- **About this exercise**:
In the answer, give only the lines from the one containing "brown spinning top: 3 -> 1" to the end of the listing below, each reproduced word for word.

[Start of Attachment]

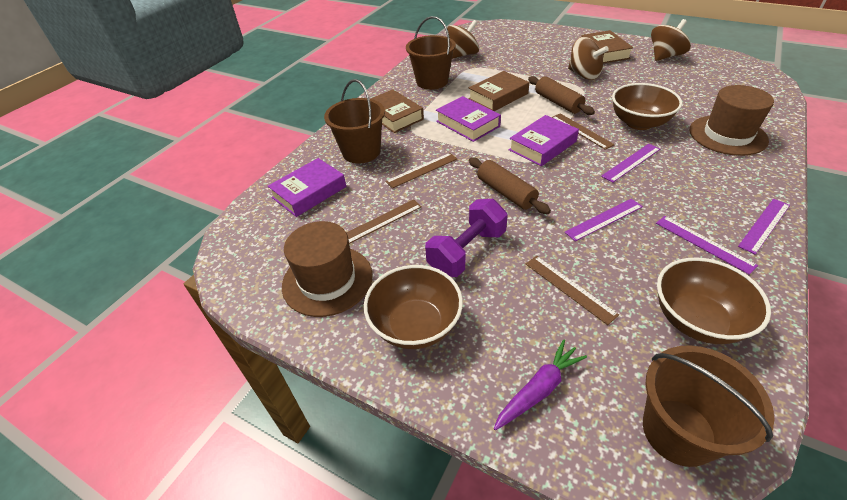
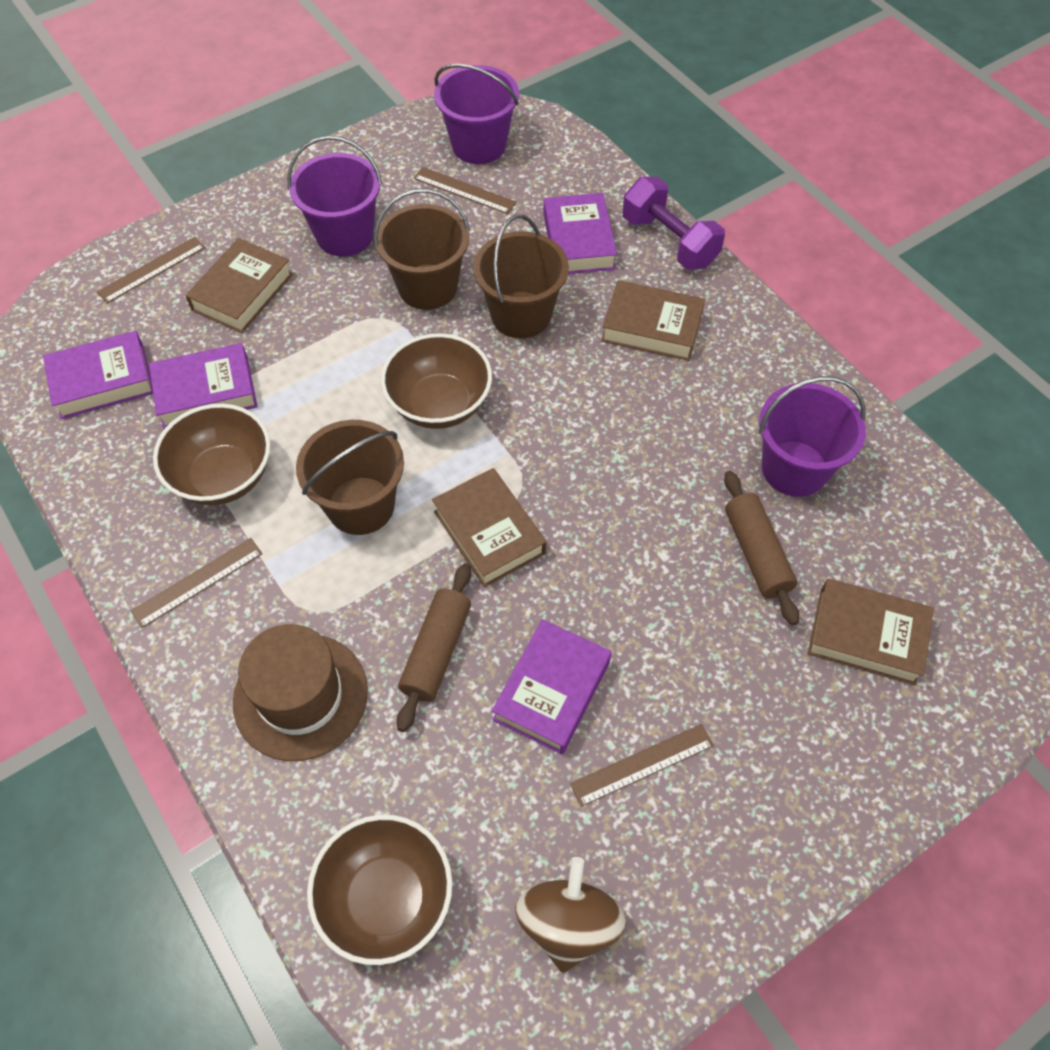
brown book: 3 -> 4
brown hat: 2 -> 1
brown spinning top: 3 -> 1
purple book: 3 -> 4
purple bucket: 0 -> 3
purple carrot: 1 -> 0
purple ruler: 4 -> 0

[End of Attachment]

- **Solution for this task**:
brown spinning top: 3 -> 1
purple book: 3 -> 4
purple bucket: 0 -> 3
purple carrot: 1 -> 0
purple ruler: 4 -> 0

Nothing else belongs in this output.